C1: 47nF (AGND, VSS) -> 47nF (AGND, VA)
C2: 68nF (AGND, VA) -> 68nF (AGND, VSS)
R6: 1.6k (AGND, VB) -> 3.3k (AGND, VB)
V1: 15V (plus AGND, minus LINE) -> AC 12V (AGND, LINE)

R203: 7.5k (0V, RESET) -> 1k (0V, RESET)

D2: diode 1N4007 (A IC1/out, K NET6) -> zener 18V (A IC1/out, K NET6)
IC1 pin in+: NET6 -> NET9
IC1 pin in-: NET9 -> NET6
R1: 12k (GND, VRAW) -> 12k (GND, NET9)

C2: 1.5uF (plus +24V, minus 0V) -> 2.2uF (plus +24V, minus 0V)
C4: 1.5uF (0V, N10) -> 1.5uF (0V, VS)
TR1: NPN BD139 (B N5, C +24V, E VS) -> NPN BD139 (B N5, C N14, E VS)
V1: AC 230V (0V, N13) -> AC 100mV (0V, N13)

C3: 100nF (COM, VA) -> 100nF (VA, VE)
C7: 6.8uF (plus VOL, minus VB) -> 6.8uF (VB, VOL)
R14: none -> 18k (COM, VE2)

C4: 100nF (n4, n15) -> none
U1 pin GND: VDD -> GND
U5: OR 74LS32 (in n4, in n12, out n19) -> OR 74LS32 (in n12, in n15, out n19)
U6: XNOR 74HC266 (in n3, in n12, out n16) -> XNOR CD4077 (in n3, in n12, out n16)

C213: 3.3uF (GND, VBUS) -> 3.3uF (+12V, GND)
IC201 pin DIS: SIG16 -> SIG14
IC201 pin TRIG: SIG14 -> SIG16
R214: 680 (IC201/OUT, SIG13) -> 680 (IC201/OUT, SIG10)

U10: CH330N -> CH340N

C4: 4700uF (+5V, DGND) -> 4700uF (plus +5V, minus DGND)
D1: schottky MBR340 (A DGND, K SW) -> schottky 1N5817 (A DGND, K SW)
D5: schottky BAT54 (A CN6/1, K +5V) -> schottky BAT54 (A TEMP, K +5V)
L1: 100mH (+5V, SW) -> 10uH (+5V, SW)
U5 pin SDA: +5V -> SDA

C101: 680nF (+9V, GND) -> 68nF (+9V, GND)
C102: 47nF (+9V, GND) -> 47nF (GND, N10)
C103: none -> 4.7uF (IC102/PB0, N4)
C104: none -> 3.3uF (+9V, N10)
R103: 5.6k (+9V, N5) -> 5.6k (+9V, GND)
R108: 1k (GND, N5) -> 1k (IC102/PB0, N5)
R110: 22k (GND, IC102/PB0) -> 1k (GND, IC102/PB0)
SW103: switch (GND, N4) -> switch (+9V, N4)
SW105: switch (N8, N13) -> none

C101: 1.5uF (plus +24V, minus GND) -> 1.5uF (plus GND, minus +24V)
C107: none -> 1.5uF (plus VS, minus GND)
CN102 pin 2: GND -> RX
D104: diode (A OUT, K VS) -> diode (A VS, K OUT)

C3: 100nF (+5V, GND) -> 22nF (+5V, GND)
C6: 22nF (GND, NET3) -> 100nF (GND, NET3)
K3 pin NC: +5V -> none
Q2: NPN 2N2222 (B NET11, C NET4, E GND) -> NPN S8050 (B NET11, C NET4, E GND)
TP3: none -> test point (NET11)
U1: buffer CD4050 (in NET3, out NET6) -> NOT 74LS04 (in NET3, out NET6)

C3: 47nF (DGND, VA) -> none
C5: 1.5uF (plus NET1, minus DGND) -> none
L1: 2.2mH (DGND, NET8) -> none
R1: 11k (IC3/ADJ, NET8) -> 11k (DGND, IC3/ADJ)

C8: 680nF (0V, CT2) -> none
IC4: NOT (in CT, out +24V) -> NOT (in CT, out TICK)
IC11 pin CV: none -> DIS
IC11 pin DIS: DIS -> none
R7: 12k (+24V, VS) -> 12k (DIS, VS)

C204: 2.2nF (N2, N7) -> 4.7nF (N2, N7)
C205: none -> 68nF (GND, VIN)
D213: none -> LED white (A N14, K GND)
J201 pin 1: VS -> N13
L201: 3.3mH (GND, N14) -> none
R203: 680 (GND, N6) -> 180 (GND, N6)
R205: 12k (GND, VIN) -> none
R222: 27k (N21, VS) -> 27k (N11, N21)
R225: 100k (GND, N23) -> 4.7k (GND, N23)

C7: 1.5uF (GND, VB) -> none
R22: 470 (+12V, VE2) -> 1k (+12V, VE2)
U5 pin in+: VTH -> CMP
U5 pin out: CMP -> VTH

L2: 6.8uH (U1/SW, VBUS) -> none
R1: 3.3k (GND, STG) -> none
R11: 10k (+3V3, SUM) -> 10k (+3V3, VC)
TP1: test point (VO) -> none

□ □ □ □

*What the exercise asks:* The listing above is to be restated word for word.

*Exercise answer:*
C1: 47nF (AGND, VSS) -> 47nF (AGND, VA)
C2: 68nF (AGND, VA) -> 68nF (AGND, VSS)
R6: 1.6k (AGND, VB) -> 3.3k (AGND, VB)
V1: 15V (plus AGND, minus LINE) -> AC 12V (AGND, LINE)

R203: 7.5k (0V, RESET) -> 1k (0V, RESET)

D2: diode 1N4007 (A IC1/out, K NET6) -> zener 18V (A IC1/out, K NET6)
IC1 pin in+: NET6 -> NET9
IC1 pin in-: NET9 -> NET6
R1: 12k (GND, VRAW) -> 12k (GND, NET9)

C2: 1.5uF (plus +24V, minus 0V) -> 2.2uF (plus +24V, minus 0V)
C4: 1.5uF (0V, N10) -> 1.5uF (0V, VS)
TR1: NPN BD139 (B N5, C +24V, E VS) -> NPN BD139 (B N5, C N14, E VS)
V1: AC 230V (0V, N13) -> AC 100mV (0V, N13)

C3: 100nF (COM, VA) -> 100nF (VA, VE)
C7: 6.8uF (plus VOL, minus VB) -> 6.8uF (VB, VOL)
R14: none -> 18k (COM, VE2)

C4: 100nF (n4, n15) -> none
U1 pin GND: VDD -> GND
U5: OR 74LS32 (in n4, in n12, out n19) -> OR 74LS32 (in n12, in n15, out n19)
U6: XNOR 74HC266 (in n3, in n12, out n16) -> XNOR CD4077 (in n3, in n12, out n16)

C213: 3.3uF (GND, VBUS) -> 3.3uF (+12V, GND)
IC201 pin DIS: SIG16 -> SIG14
IC201 pin TRIG: SIG14 -> SIG16
R214: 680 (IC201/OUT, SIG13) -> 680 (IC201/OUT, SIG10)

U10: CH330N -> CH340N

C4: 4700uF (+5V, DGND) -> 4700uF (plus +5V, minus DGND)
D1: schottky MBR340 (A DGND, K SW) -> schottky 1N5817 (A DGND, K SW)
D5: schottky BAT54 (A CN6/1, K +5V) -> schottky BAT54 (A TEMP, K +5V)
L1: 100mH (+5V, SW) -> 10uH (+5V, SW)
U5 pin SDA: +5V -> SDA

C101: 680nF (+9V, GND) -> 68nF (+9V, GND)
C102: 47nF (+9V, GND) -> 47nF (GND, N10)
C103: none -> 4.7uF (IC102/PB0, N4)
C104: none -> 3.3uF (+9V, N10)
R103: 5.6k (+9V, N5) -> 5.6k (+9V, GND)
R108: 1k (GND, N5) -> 1k (IC102/PB0, N5)
R110: 22k (GND, IC102/PB0) -> 1k (GND, IC102/PB0)
SW103: switch (GND, N4) -> switch (+9V, N4)
SW105: switch (N8, N13) -> none

C101: 1.5uF (plus +24V, minus GND) -> 1.5uF (plus GND, minus +24V)
C107: none -> 1.5uF (plus VS, minus GND)
CN102 pin 2: GND -> RX
D104: diode (A OUT, K VS) -> diode (A VS, K OUT)

C3: 100nF (+5V, GND) -> 22nF (+5V, GND)
C6: 22nF (GND, NET3) -> 100nF (GND, NET3)
K3 pin NC: +5V -> none
Q2: NPN 2N2222 (B NET11, C NET4, E GND) -> NPN S8050 (B NET11, C NET4, E GND)
TP3: none -> test point (NET11)
U1: buffer CD4050 (in NET3, out NET6) -> NOT 74LS04 (in NET3, out NET6)

C3: 47nF (DGND, VA) -> none
C5: 1.5uF (plus NET1, minus DGND) -> none
L1: 2.2mH (DGND, NET8) -> none
R1: 11k (IC3/ADJ, NET8) -> 11k (DGND, IC3/ADJ)

C8: 680nF (0V, CT2) -> none
IC4: NOT (in CT, out +24V) -> NOT (in CT, out TICK)
IC11 pin CV: none -> DIS
IC11 pin DIS: DIS -> none
R7: 12k (+24V, VS) -> 12k (DIS, VS)

C204: 2.2nF (N2, N7) -> 4.7nF (N2, N7)
C205: none -> 68nF (GND, VIN)
D213: none -> LED white (A N14, K GND)
J201 pin 1: VS -> N13
L201: 3.3mH (GND, N14) -> none
R203: 680 (GND, N6) -> 180 (GND, N6)
R205: 12k (GND, VIN) -> none
R222: 27k (N21, VS) -> 27k (N11, N21)
R225: 100k (GND, N23) -> 4.7k (GND, N23)

C7: 1.5uF (GND, VB) -> none
R22: 470 (+12V, VE2) -> 1k (+12V, VE2)
U5 pin in+: VTH -> CMP
U5 pin out: CMP -> VTH

L2: 6.8uH (U1/SW, VBUS) -> none
R1: 3.3k (GND, STG) -> none
R11: 10k (+3V3, SUM) -> 10k (+3V3, VC)
TP1: test point (VO) -> none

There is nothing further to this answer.